Exercise
Format the entries below as a Markdown table, starting at the line that contains "red star: rotated 21 degrees counterclockwise" and ending at the line that contains "black triangle: rotated". Use a Row column that numbers each line and a Line column that holds its text, and leave out the pictures and any blank lines.

Data for this exercise
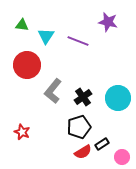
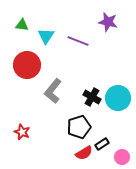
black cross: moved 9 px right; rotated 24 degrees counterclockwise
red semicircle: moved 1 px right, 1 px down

...

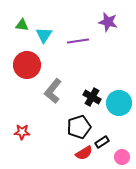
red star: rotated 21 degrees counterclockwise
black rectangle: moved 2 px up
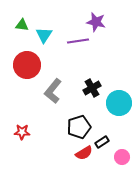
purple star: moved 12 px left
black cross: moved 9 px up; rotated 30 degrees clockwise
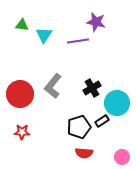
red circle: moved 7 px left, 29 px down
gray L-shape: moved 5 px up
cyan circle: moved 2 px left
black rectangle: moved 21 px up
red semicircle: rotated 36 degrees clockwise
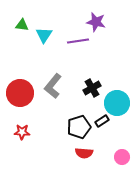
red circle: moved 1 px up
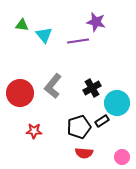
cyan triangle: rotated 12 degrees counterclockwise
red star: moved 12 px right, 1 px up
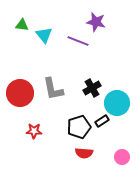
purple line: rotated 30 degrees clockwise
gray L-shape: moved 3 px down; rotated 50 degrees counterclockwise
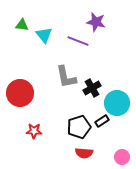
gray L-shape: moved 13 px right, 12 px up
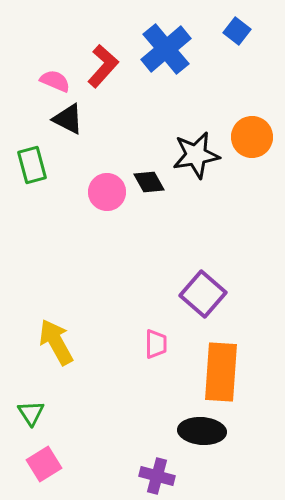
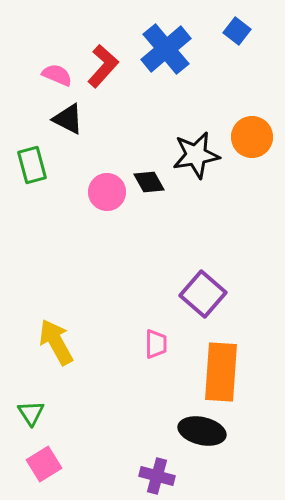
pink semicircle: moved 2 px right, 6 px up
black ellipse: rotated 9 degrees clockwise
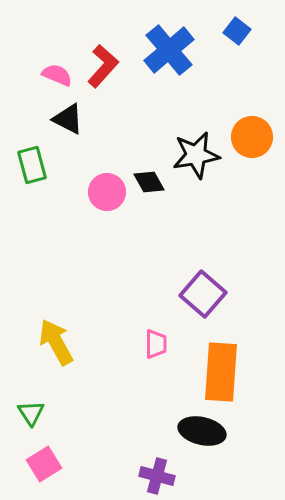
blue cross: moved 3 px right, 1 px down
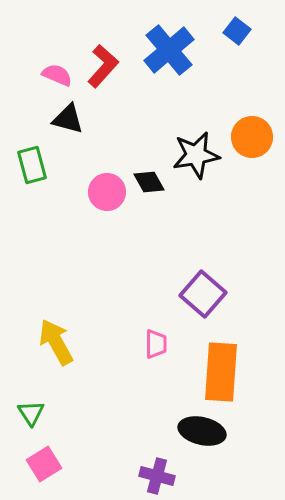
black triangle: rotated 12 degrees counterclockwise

Solution
| Row | Line |
|---|---|
| 1 | red star: rotated 21 degrees counterclockwise |
| 2 | black rectangle: moved 2 px up |
| 3 | purple star: moved 12 px left |
| 4 | black cross: moved 9 px up; rotated 30 degrees clockwise |
| 5 | red circle: moved 7 px left, 29 px down |
| 6 | gray L-shape: moved 5 px up |
| 7 | cyan circle: moved 2 px left |
| 8 | black rectangle: moved 21 px up |
| 9 | red semicircle: rotated 36 degrees clockwise |
| 10 | red circle: moved 1 px up |
| 11 | cyan triangle: rotated 12 degrees counterclockwise |
| 12 | red star: moved 12 px right, 1 px up |
| 13 | purple line: rotated 30 degrees clockwise |
| 14 | gray L-shape: moved 3 px down; rotated 50 degrees counterclockwise |
| 15 | gray L-shape: moved 13 px right, 12 px up |
| 16 | pink semicircle: moved 2 px right, 6 px up |
| 17 | black ellipse: rotated 9 degrees clockwise |
| 18 | blue cross: moved 3 px right, 1 px down |
| 19 | black triangle: rotated 12 degrees counterclockwise |